Using the records below, repeat exactly the lines from the one holding "(588, 475) = (513, 515): grey" through the one holding "(343, 490) = (504, 474): blue", both ends included, and no others.
· · · · · · ·
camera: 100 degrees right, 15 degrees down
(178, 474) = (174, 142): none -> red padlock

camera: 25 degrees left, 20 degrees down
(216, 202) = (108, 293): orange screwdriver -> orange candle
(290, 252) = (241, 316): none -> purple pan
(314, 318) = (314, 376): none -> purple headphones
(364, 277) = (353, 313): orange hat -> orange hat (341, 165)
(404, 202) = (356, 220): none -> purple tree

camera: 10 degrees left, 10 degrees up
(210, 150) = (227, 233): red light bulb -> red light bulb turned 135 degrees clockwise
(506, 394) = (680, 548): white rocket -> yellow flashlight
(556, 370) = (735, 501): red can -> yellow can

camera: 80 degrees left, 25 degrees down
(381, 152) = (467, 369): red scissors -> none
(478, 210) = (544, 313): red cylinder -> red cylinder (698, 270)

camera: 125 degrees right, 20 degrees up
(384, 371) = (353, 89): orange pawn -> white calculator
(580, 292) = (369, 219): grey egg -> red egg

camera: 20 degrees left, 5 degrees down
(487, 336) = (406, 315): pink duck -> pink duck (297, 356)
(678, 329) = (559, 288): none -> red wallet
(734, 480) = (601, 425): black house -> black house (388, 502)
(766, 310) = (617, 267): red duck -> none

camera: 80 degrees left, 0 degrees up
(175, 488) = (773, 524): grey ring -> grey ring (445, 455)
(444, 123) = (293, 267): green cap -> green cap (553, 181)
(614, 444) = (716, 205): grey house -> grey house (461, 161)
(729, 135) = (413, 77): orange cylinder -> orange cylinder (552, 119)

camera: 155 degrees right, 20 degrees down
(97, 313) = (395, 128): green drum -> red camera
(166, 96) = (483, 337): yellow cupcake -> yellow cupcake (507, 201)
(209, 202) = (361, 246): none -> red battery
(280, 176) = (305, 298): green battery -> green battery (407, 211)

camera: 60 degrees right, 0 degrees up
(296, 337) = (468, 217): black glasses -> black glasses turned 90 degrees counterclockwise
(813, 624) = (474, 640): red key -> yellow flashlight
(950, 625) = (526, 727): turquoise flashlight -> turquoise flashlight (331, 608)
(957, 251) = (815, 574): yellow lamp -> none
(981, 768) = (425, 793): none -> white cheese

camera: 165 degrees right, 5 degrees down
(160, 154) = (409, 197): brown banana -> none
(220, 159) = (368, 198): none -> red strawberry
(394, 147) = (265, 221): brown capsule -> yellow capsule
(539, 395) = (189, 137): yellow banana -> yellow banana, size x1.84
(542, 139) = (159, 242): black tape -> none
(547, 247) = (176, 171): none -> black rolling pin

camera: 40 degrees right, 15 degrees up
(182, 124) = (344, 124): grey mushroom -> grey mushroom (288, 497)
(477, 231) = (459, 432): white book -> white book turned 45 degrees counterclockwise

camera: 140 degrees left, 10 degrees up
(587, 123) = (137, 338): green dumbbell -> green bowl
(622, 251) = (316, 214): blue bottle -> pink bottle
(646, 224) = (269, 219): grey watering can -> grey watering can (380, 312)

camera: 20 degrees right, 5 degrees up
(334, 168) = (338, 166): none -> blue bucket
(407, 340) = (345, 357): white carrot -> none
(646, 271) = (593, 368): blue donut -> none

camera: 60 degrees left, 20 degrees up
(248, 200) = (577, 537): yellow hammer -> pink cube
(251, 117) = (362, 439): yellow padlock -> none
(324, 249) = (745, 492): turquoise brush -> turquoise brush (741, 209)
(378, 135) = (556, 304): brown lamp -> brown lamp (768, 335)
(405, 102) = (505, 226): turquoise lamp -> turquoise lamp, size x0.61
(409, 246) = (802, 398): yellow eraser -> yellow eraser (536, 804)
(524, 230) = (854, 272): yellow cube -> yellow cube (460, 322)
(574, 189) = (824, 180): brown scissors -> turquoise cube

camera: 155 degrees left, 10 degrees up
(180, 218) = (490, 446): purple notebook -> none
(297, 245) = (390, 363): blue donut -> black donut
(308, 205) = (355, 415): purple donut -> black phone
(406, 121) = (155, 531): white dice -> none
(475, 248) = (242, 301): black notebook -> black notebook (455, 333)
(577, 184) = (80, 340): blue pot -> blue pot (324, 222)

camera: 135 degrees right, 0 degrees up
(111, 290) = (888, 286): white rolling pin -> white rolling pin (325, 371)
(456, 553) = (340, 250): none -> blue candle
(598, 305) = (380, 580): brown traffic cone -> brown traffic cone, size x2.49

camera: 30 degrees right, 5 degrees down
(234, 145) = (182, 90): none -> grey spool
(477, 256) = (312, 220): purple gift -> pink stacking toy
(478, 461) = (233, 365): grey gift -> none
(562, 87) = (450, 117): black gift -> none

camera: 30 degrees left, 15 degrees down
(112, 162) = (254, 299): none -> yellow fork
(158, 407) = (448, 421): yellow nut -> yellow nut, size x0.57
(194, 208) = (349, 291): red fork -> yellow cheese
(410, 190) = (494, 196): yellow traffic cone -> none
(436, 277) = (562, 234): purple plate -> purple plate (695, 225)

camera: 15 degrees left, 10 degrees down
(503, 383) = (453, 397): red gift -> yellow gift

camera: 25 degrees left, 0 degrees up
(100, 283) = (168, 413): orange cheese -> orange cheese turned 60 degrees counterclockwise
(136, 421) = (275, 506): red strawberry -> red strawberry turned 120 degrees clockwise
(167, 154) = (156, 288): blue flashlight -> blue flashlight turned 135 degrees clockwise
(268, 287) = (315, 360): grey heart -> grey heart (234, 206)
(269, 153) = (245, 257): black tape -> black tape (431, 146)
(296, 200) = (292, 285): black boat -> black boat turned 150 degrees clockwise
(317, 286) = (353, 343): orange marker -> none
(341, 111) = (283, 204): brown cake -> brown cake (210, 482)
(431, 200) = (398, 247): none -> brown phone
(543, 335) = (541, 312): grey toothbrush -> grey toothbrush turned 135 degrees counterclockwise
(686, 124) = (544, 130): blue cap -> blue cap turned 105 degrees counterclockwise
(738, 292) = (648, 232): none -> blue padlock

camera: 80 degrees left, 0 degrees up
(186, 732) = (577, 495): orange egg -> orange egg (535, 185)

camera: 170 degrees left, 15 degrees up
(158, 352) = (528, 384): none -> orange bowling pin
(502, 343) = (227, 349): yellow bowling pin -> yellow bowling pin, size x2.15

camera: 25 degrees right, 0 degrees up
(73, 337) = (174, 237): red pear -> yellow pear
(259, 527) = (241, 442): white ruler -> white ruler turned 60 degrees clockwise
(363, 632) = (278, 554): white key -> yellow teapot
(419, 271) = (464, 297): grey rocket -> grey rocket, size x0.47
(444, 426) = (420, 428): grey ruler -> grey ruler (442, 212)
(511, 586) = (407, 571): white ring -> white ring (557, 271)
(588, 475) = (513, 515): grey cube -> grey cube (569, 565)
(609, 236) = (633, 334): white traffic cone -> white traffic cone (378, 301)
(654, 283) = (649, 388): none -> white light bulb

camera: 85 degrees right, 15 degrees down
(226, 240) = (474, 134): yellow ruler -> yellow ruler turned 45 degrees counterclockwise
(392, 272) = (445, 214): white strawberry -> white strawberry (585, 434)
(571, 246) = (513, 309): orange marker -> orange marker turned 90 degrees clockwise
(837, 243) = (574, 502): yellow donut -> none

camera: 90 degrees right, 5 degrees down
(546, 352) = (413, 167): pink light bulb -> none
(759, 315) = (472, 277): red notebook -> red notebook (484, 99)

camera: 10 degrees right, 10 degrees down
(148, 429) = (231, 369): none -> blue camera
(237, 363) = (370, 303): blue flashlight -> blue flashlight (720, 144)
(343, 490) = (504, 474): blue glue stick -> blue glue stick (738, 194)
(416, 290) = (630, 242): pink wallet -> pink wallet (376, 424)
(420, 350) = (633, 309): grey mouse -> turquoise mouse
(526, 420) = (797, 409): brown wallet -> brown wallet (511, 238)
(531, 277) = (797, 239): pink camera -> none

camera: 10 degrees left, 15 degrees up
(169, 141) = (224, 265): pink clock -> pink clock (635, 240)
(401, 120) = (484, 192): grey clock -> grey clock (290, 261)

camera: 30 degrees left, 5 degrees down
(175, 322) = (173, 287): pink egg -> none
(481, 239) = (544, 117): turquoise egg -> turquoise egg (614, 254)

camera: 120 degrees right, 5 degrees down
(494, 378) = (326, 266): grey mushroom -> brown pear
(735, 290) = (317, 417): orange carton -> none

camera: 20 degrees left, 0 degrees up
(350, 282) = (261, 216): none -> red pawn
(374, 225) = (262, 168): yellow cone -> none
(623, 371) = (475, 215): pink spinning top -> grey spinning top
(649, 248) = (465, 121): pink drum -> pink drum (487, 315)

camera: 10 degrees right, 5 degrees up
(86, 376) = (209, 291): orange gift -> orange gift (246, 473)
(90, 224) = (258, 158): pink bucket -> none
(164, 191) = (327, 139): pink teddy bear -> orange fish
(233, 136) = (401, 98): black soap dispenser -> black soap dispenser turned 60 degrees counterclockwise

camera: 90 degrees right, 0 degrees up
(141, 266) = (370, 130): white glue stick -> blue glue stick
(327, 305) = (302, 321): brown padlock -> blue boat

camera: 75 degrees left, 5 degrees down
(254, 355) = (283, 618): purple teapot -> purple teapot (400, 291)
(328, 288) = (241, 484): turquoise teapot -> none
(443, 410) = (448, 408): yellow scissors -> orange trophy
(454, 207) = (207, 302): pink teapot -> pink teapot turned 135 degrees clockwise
· · · · · · ·
• Expected answer:
(588, 475) = (513, 515): grey cube -> grey cube (569, 565)
(609, 236) = (633, 334): white traffic cone -> white traffic cone (378, 301)
(654, 283) = (649, 388): none -> white light bulb

camera: 85 degrees right, 15 degrees down
(226, 240) = (474, 134): yellow ruler -> yellow ruler turned 45 degrees counterclockwise
(392, 272) = (445, 214): white strawberry -> white strawberry (585, 434)
(571, 246) = (513, 309): orange marker -> orange marker turned 90 degrees clockwise
(837, 243) = (574, 502): yellow donut -> none

camera: 90 degrees right, 5 degrees down
(546, 352) = (413, 167): pink light bulb -> none
(759, 315) = (472, 277): red notebook -> red notebook (484, 99)

camera: 10 degrees right, 10 degrees down
(148, 429) = (231, 369): none -> blue camera
(237, 363) = (370, 303): blue flashlight -> blue flashlight (720, 144)
(343, 490) = (504, 474): blue glue stick -> blue glue stick (738, 194)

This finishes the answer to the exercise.